EXCERPTED RECORDS.
*** Block opens ***

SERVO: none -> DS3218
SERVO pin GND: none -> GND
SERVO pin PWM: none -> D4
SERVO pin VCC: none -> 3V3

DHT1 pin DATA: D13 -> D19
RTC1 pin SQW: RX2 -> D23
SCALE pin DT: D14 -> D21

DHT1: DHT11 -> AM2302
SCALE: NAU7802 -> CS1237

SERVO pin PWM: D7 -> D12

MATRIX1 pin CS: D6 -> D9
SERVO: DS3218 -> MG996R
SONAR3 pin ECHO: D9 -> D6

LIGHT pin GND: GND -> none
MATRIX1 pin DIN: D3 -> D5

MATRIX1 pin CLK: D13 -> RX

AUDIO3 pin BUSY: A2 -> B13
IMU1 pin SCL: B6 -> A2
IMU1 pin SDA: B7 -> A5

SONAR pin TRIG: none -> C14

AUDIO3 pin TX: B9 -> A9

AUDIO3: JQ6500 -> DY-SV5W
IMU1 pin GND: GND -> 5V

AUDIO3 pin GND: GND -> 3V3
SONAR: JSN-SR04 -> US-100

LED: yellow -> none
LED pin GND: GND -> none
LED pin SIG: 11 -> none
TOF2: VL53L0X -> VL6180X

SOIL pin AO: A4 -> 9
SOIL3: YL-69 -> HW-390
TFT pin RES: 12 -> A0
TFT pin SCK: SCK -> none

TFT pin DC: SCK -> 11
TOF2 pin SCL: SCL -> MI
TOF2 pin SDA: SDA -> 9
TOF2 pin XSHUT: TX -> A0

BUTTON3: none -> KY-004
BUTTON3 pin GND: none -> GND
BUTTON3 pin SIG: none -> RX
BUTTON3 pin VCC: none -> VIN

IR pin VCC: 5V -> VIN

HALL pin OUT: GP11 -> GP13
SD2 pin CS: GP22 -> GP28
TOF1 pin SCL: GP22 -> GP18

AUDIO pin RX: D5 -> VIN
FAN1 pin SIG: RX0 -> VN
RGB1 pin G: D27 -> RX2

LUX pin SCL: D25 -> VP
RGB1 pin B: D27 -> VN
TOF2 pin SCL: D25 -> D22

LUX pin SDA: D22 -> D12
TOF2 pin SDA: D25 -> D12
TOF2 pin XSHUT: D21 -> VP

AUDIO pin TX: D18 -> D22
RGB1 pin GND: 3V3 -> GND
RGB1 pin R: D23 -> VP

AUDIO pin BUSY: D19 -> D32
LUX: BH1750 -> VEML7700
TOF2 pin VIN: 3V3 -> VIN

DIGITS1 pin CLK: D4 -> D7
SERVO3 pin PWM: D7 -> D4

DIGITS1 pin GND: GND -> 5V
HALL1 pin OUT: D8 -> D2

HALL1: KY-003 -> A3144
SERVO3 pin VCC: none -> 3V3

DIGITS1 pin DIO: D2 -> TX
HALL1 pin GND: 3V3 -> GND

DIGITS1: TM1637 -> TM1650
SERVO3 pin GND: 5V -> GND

*** Block closes ***

EXERCISE DIRECTIONS. From the opening line of the data above through the line that contains "AUDIO pin RX: D5 -> VIN", please print each line as it stands and only those lines.

ANSWER TO THIS TASK.
SERVO: none -> DS3218
SERVO pin GND: none -> GND
SERVO pin PWM: none -> D4
SERVO pin VCC: none -> 3V3

DHT1 pin DATA: D13 -> D19
RTC1 pin SQW: RX2 -> D23
SCALE pin DT: D14 -> D21

DHT1: DHT11 -> AM2302
SCALE: NAU7802 -> CS1237

SERVO pin PWM: D7 -> D12

MATRIX1 pin CS: D6 -> D9
SERVO: DS3218 -> MG996R
SONAR3 pin ECHO: D9 -> D6

LIGHT pin GND: GND -> none
MATRIX1 pin DIN: D3 -> D5

MATRIX1 pin CLK: D13 -> RX

AUDIO3 pin BUSY: A2 -> B13
IMU1 pin SCL: B6 -> A2
IMU1 pin SDA: B7 -> A5

SONAR pin TRIG: none -> C14

AUDIO3 pin TX: B9 -> A9

AUDIO3: JQ6500 -> DY-SV5W
IMU1 pin GND: GND -> 5V

AUDIO3 pin GND: GND -> 3V3
SONAR: JSN-SR04 -> US-100

LED: yellow -> none
LED pin GND: GND -> none
LED pin SIG: 11 -> none
TOF2: VL53L0X -> VL6180X

SOIL pin AO: A4 -> 9
SOIL3: YL-69 -> HW-390
TFT pin RES: 12 -> A0
TFT pin SCK: SCK -> none

TFT pin DC: SCK -> 11
TOF2 pin SCL: SCL -> MI
TOF2 pin SDA: SDA -> 9
TOF2 pin XSHUT: TX -> A0

BUTTON3: none -> KY-004
BUTTON3 pin GND: none -> GND
BUTTON3 pin SIG: none -> RX
BUTTON3 pin VCC: none -> VIN

IR pin VCC: 5V -> VIN

HALL pin OUT: GP11 -> GP13
SD2 pin CS: GP22 -> GP28
TOF1 pin SCL: GP22 -> GP18

AUDIO pin RX: D5 -> VIN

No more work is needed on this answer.